─── Given data
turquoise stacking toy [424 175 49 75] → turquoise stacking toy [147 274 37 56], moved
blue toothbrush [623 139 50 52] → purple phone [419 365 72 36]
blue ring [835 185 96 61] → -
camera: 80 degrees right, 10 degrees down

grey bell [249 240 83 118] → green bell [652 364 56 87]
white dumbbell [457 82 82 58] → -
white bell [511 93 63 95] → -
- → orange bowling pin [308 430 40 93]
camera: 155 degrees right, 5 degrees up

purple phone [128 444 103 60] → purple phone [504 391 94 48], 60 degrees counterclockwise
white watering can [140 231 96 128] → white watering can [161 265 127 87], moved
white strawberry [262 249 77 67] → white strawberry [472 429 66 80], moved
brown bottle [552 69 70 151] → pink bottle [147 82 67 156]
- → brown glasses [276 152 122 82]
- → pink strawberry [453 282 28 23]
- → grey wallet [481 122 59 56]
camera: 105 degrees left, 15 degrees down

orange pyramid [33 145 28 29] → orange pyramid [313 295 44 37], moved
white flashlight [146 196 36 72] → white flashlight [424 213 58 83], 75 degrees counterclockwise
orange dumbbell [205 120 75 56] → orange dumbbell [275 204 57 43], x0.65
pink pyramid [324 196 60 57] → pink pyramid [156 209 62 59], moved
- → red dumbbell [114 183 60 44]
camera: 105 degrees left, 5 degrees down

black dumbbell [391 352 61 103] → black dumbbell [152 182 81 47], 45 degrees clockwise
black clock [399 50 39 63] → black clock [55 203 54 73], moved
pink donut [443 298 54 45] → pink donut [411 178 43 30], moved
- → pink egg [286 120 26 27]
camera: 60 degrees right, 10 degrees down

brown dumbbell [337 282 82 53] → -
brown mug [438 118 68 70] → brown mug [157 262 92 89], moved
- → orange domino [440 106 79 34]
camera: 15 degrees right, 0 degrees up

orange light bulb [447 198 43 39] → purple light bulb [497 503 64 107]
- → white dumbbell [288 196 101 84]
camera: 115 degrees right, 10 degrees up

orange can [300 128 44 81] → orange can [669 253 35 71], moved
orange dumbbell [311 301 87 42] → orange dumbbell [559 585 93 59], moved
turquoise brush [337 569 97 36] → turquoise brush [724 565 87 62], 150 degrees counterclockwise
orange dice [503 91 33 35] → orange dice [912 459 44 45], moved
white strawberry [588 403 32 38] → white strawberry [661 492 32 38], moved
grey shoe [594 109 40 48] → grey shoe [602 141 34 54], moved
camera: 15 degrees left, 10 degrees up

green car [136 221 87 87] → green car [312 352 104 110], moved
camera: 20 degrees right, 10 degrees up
──────
### What you have to do
Lines that contain "purple" are to be copied from the records above.

### Answer space
blue toothbrush [623 139 50 52] → purple phone [419 365 72 36]
purple phone [128 444 103 60] → purple phone [504 391 94 48], 60 degrees counterclockwise
orange light bulb [447 198 43 39] → purple light bulb [497 503 64 107]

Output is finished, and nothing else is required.